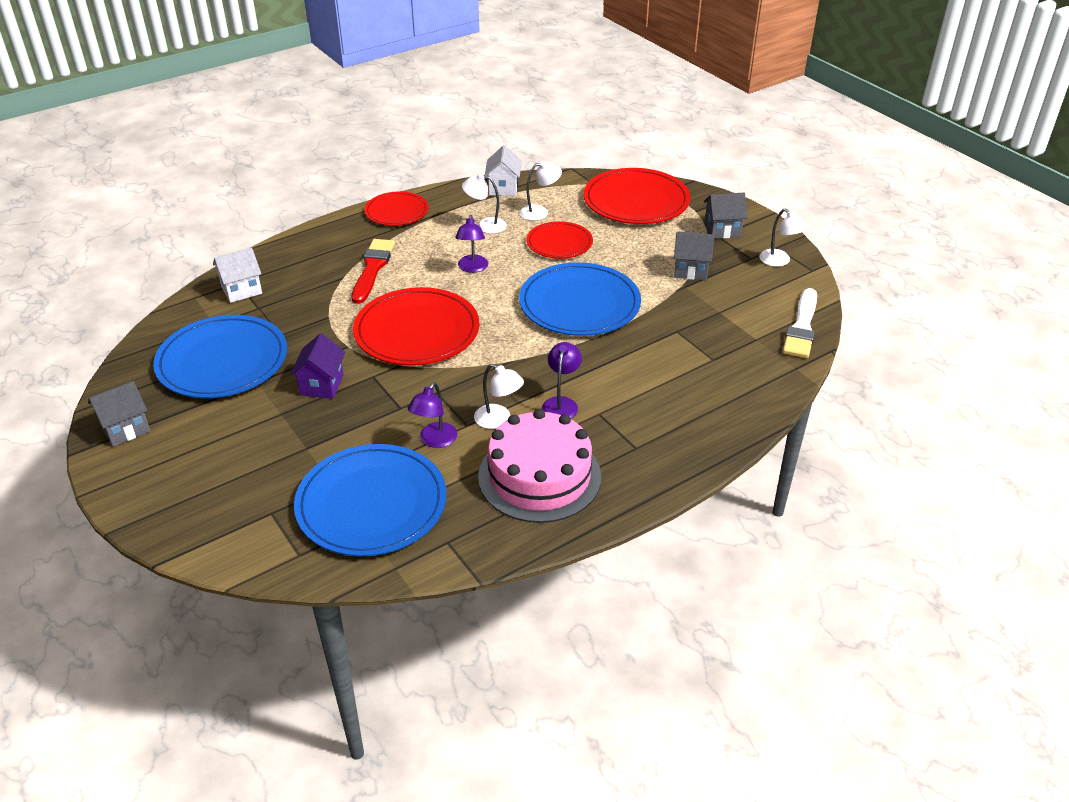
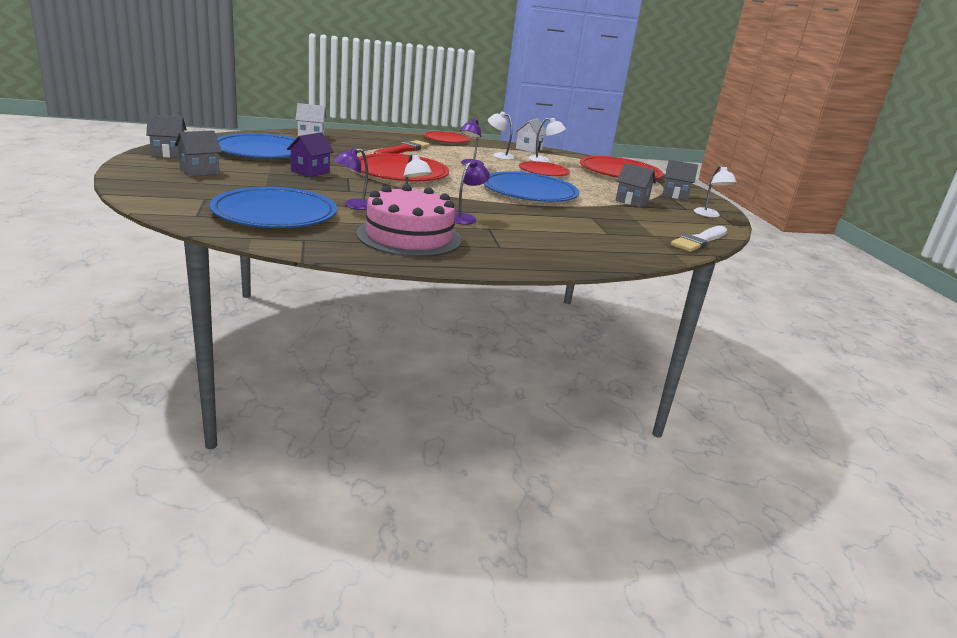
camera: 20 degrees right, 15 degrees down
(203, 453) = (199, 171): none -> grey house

* * *

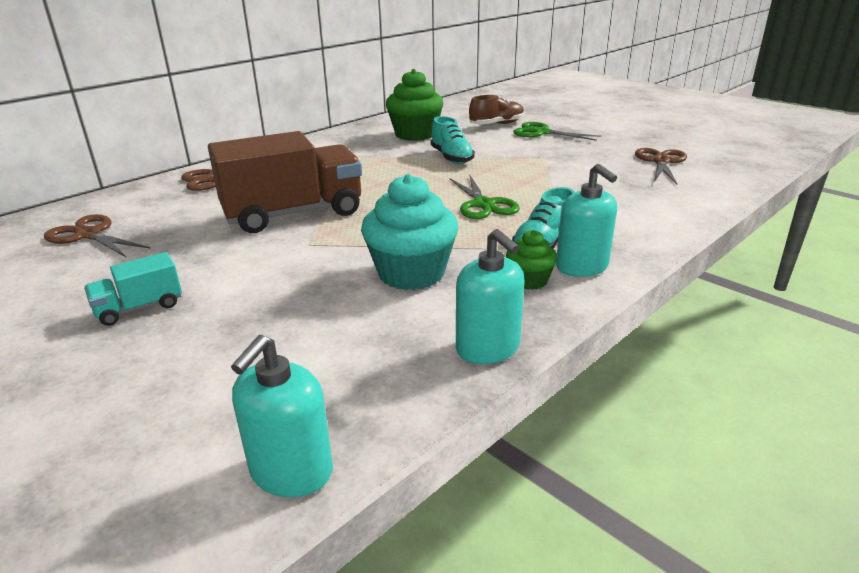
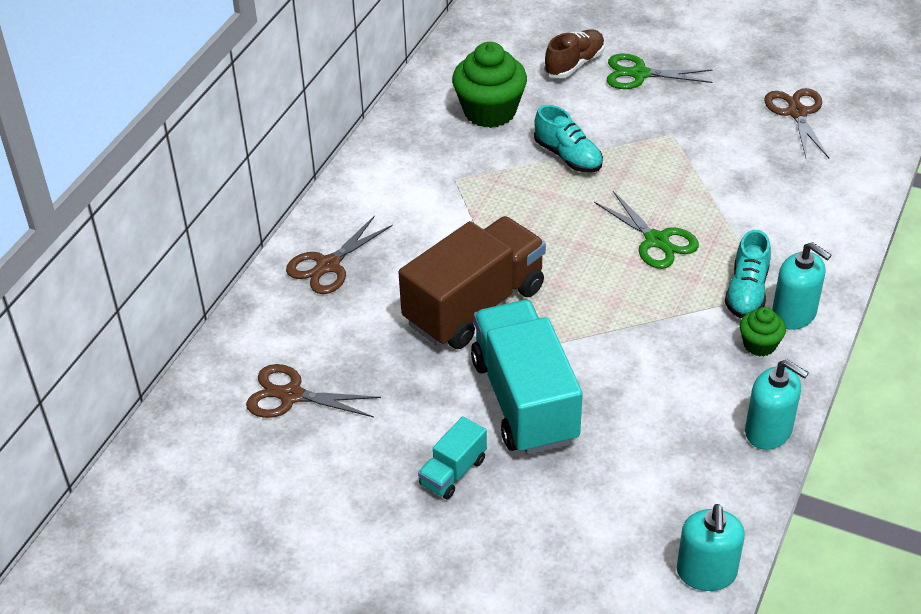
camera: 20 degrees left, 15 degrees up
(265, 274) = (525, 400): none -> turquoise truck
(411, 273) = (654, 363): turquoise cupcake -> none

[Activity]:
Looking at the records above, return exactly the lines from the line with "camera: 20 degrees right, 15 degrees down" to the line with "(203, 453) = (199, 171): none -> grey house", both ends included.

[Solution for this problem]:
camera: 20 degrees right, 15 degrees down
(203, 453) = (199, 171): none -> grey house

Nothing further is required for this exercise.